• **COLLECTED MATERIAL**

>>

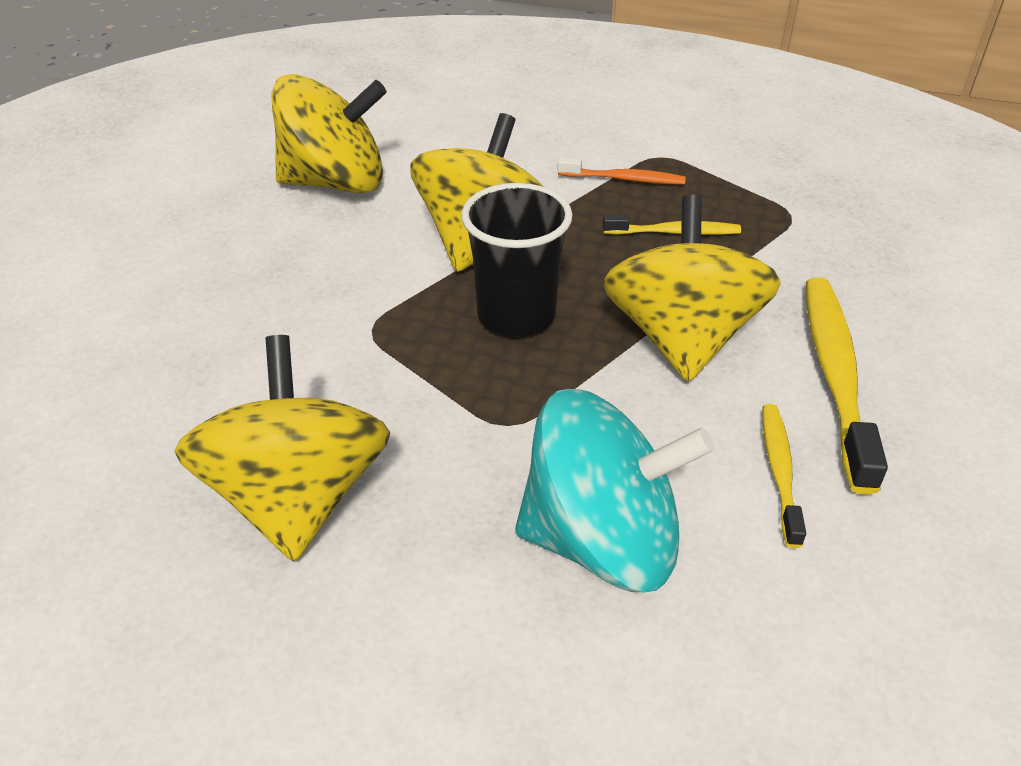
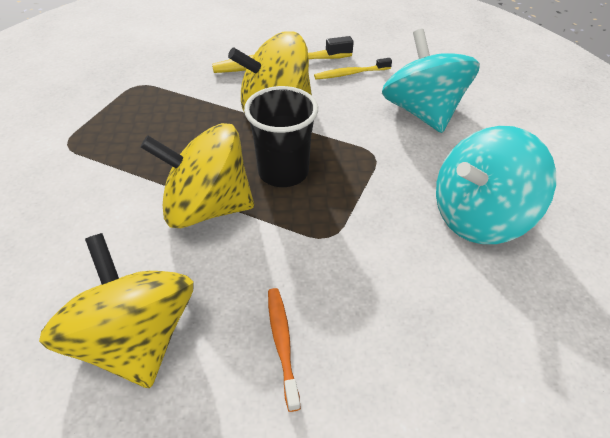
camera: 110 degrees left, 5 degrees up
(298, 498) = (479, 216): yellow spinning top -> turquoise spinning top
(624, 179) = (104, 155): orange toothbrush -> orange toothbrush (282, 343)
(674, 232) = (170, 124): yellow toothbrush -> none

<<

Repeat precisely, and with nothing added, every line from the one containing "(298, 498) = (479, 216): yellow" to the last line of the listing above.

• **TASK OUTPUT**
(298, 498) = (479, 216): yellow spinning top -> turquoise spinning top
(624, 179) = (104, 155): orange toothbrush -> orange toothbrush (282, 343)
(674, 232) = (170, 124): yellow toothbrush -> none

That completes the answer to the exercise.